Required work —
Set down the lines below, exactly, starting at the one that contains "R11: 820 (+3V3, n1) -> 820 (+3V3, n22)" and stopping at the last line, inclusive. Omit pictures.

Source information —

_____

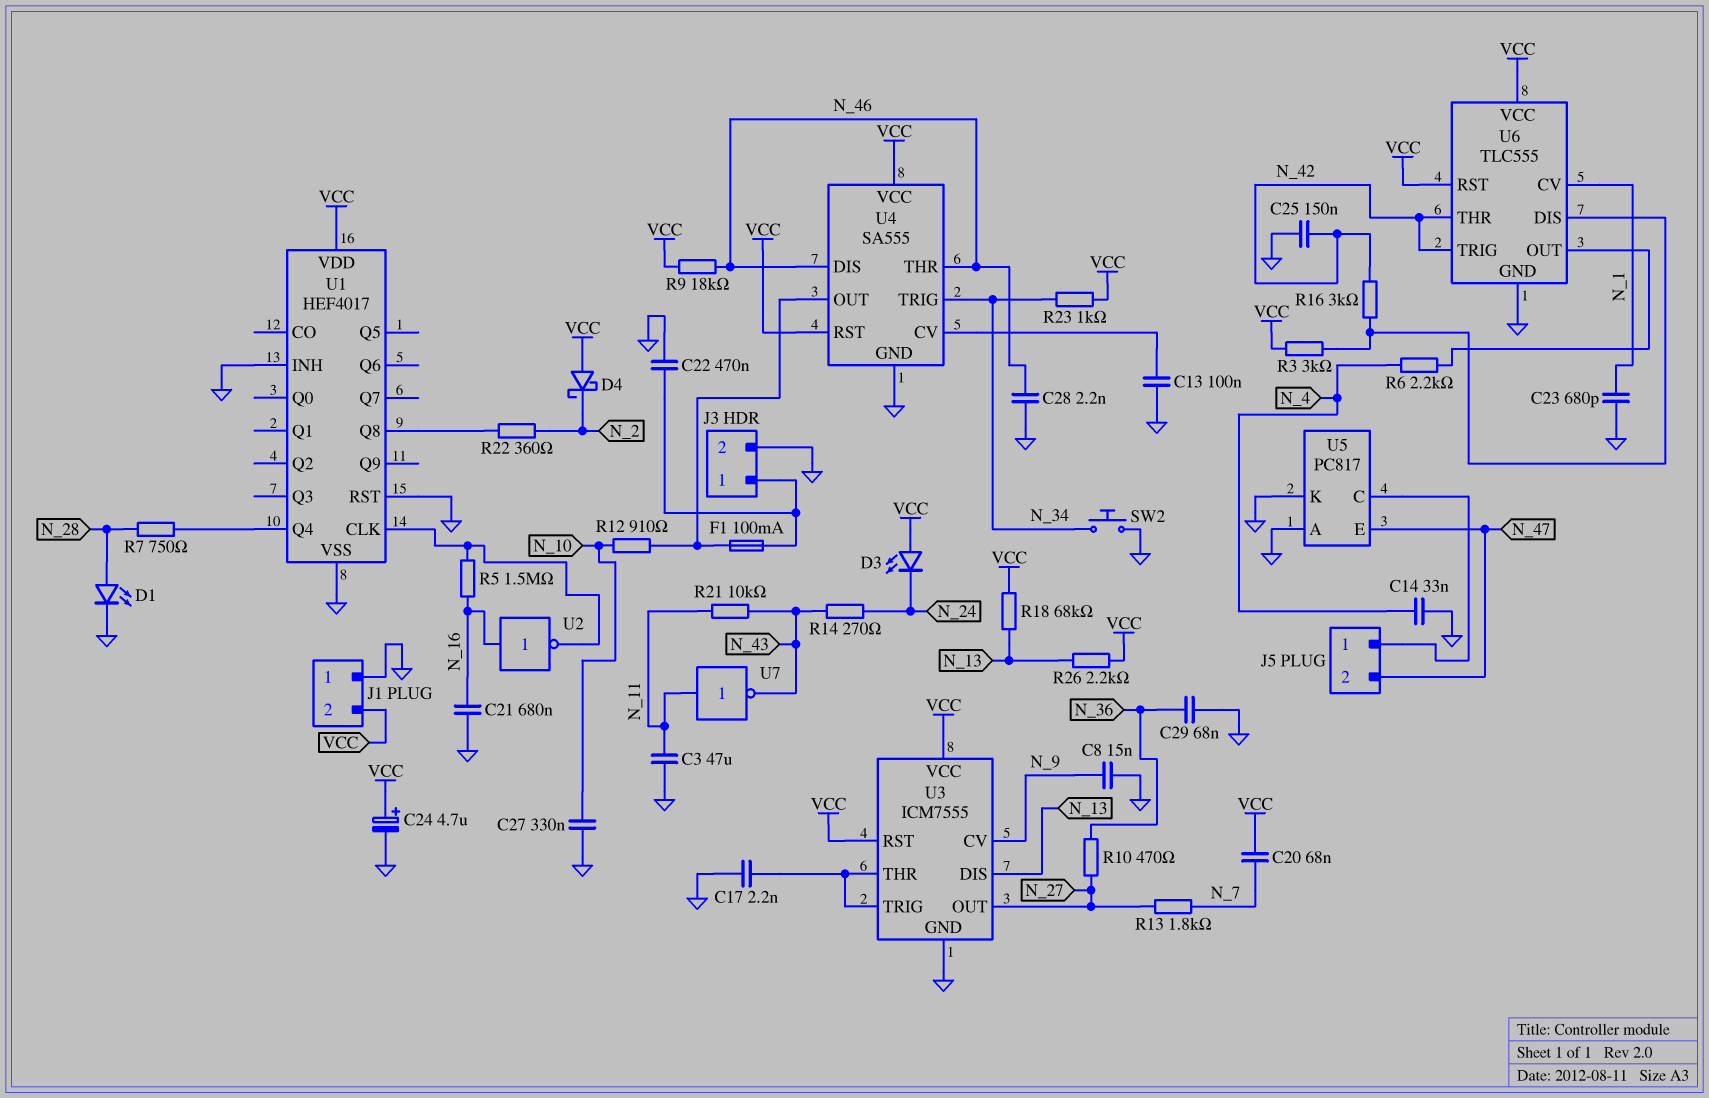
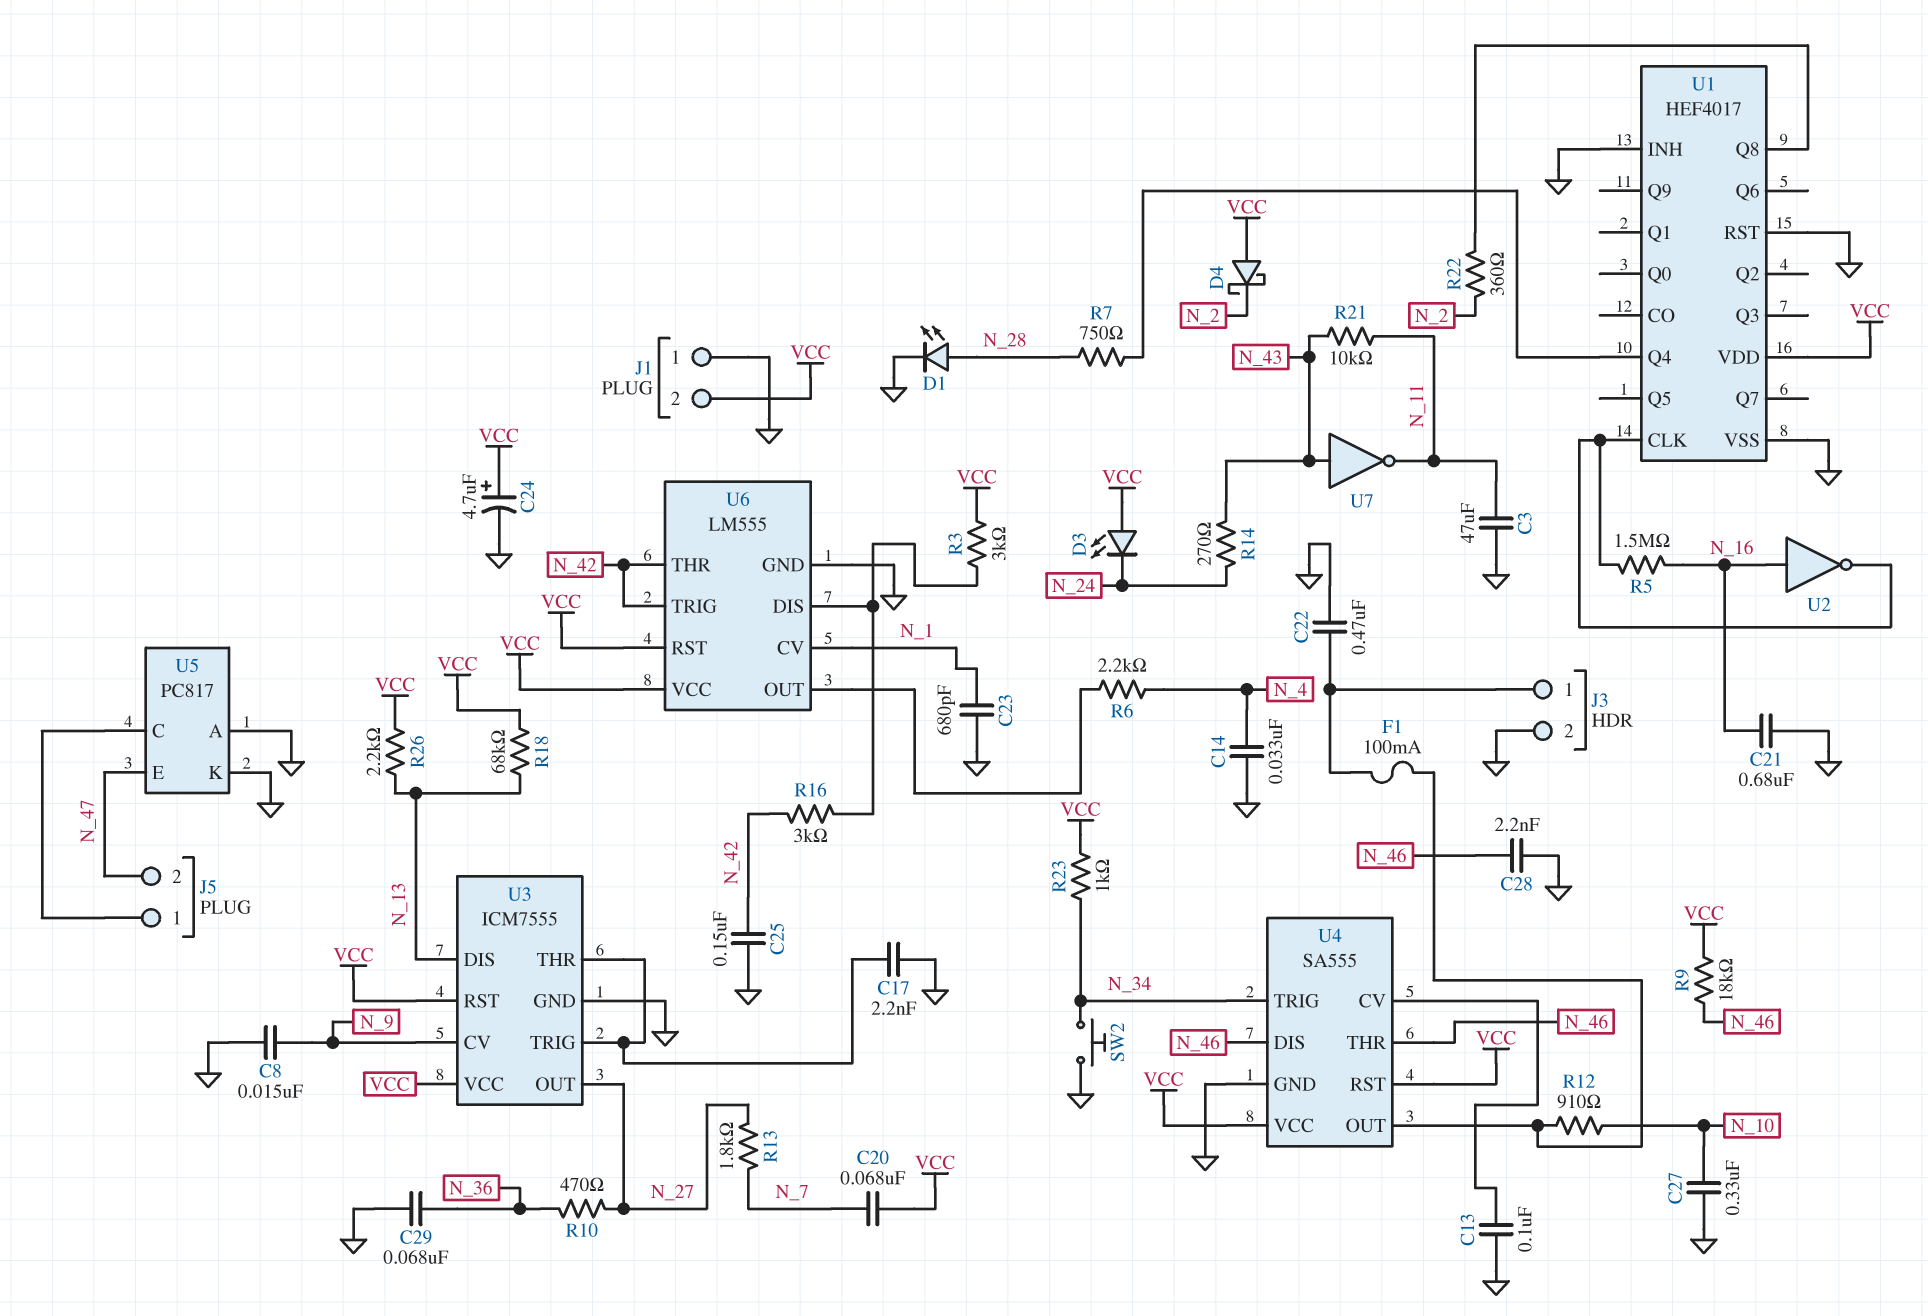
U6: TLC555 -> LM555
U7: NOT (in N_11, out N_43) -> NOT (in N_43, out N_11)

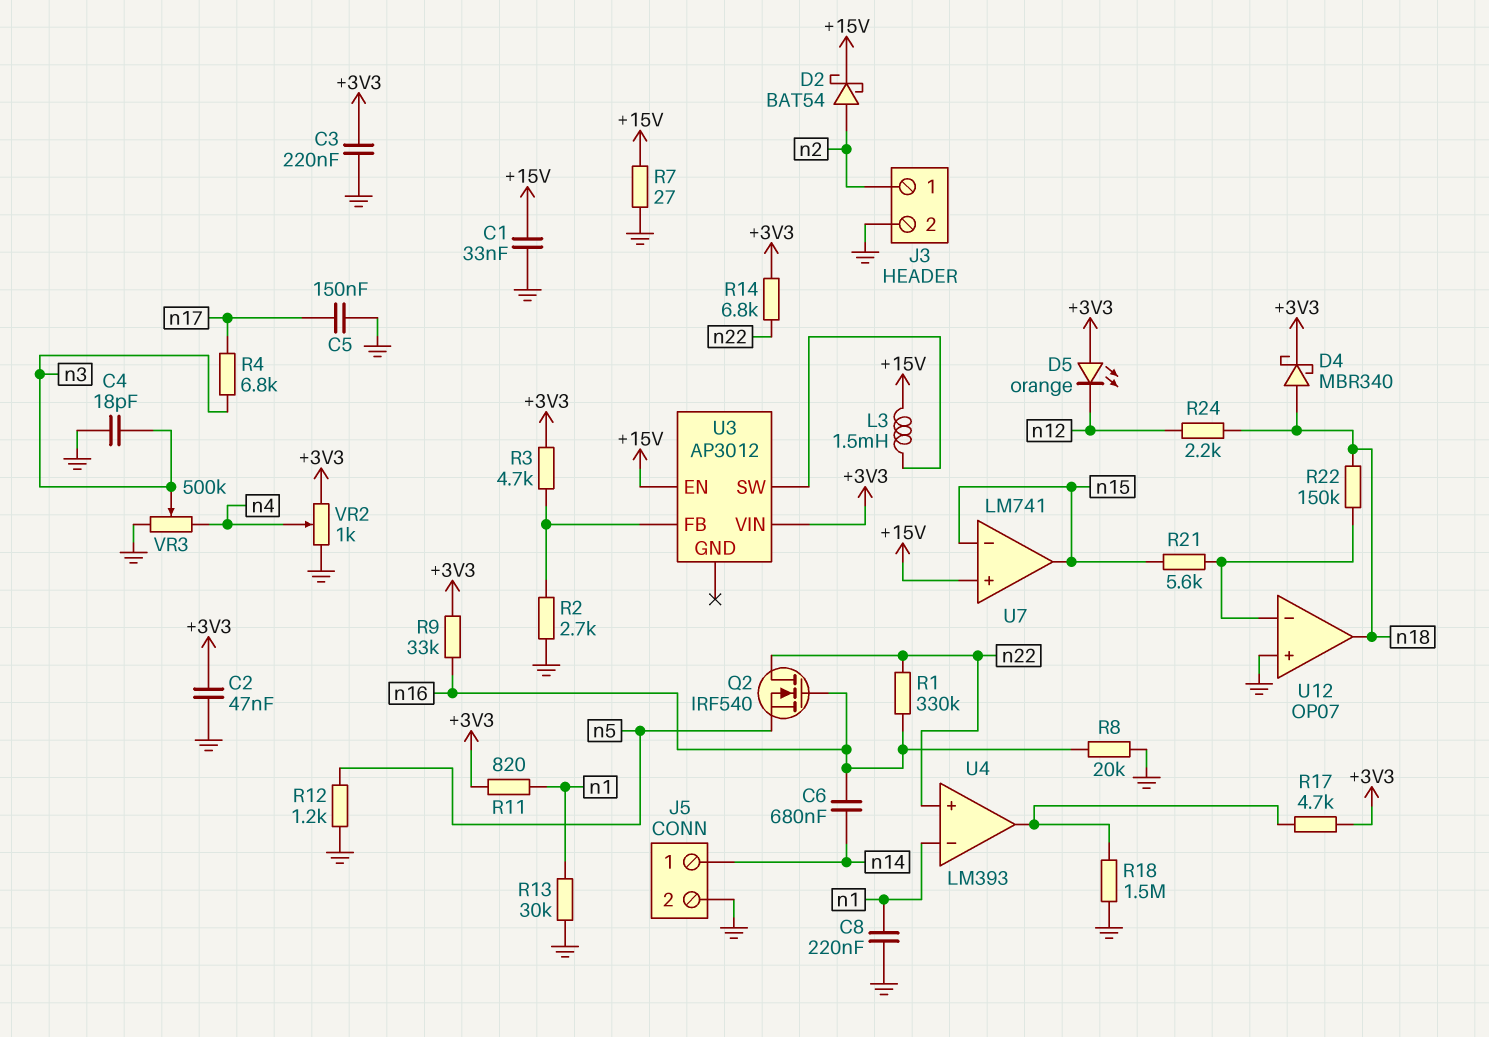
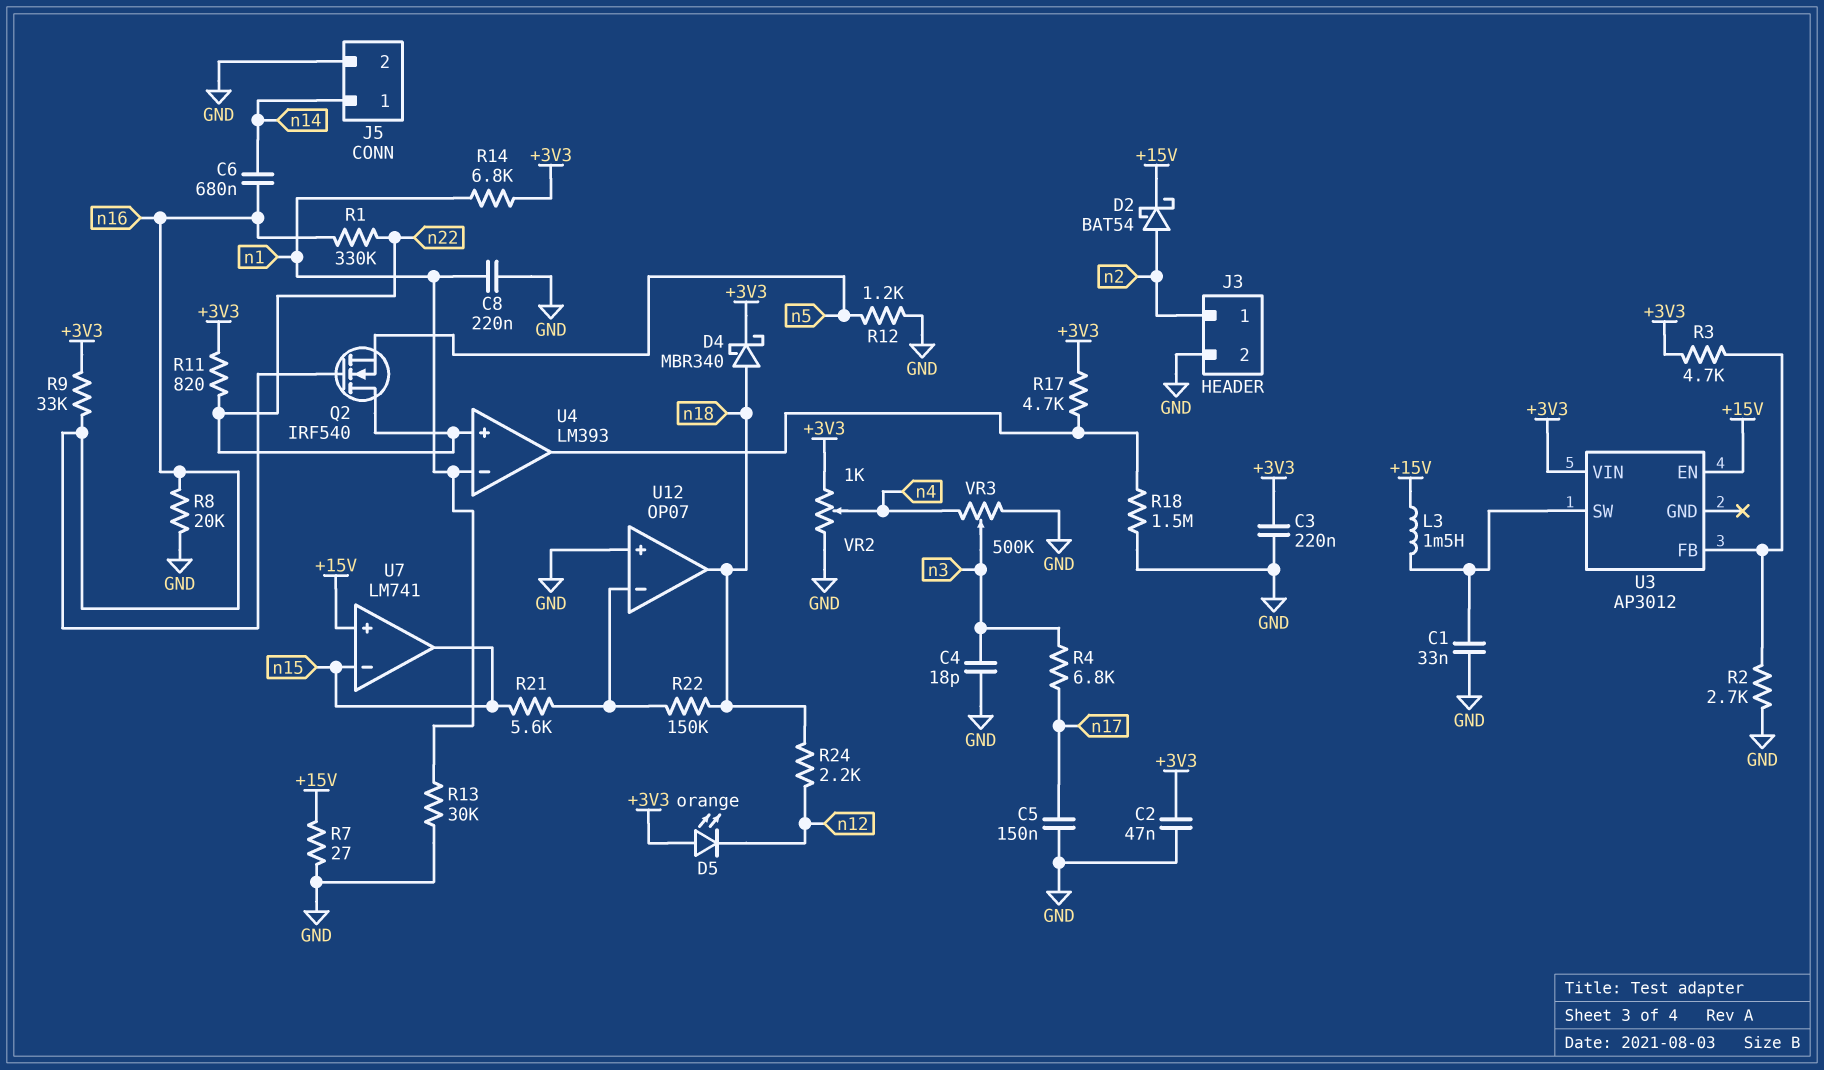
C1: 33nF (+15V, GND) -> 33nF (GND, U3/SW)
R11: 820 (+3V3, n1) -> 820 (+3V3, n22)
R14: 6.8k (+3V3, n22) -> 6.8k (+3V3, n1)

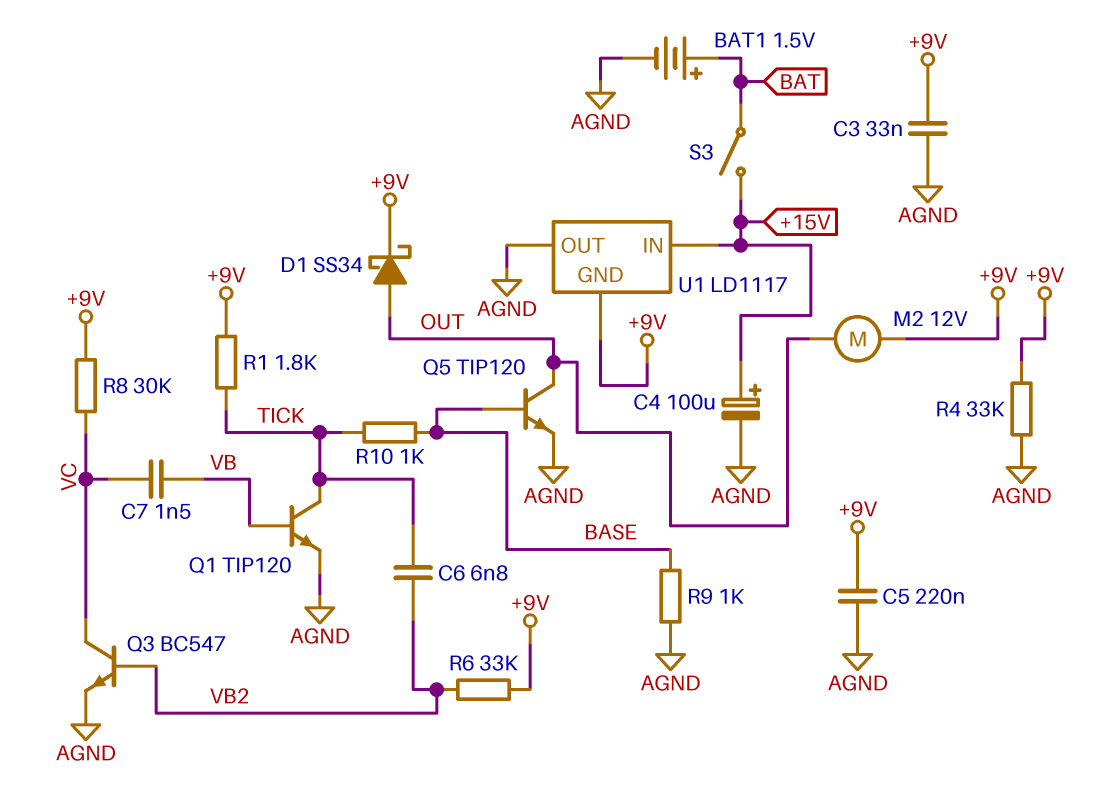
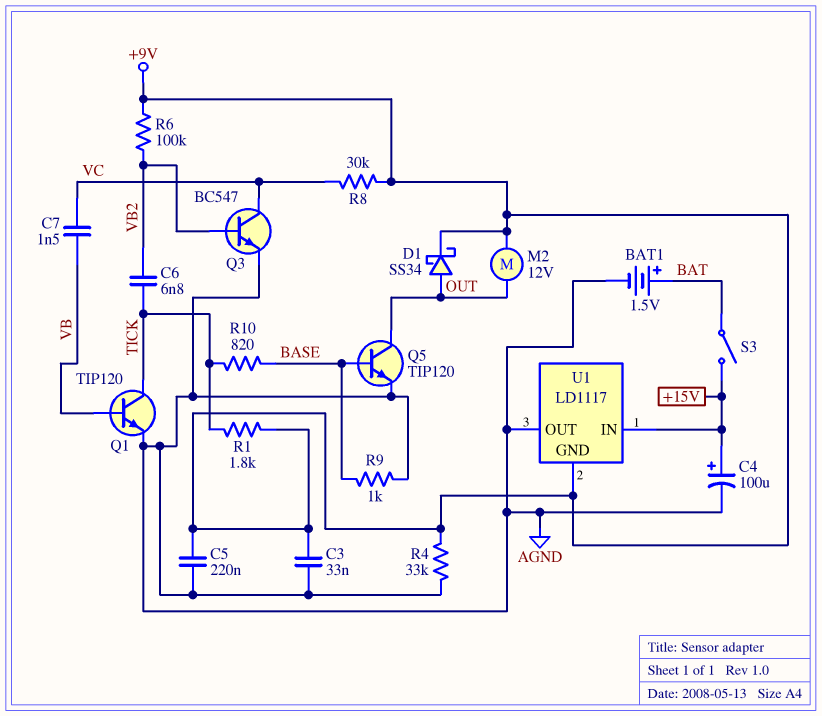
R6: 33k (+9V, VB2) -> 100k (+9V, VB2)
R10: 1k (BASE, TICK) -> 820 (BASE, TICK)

_____

Exercise result —
R11: 820 (+3V3, n1) -> 820 (+3V3, n22)
R14: 6.8k (+3V3, n22) -> 6.8k (+3V3, n1)

R6: 33k (+9V, VB2) -> 100k (+9V, VB2)
R10: 1k (BASE, TICK) -> 820 (BASE, TICK)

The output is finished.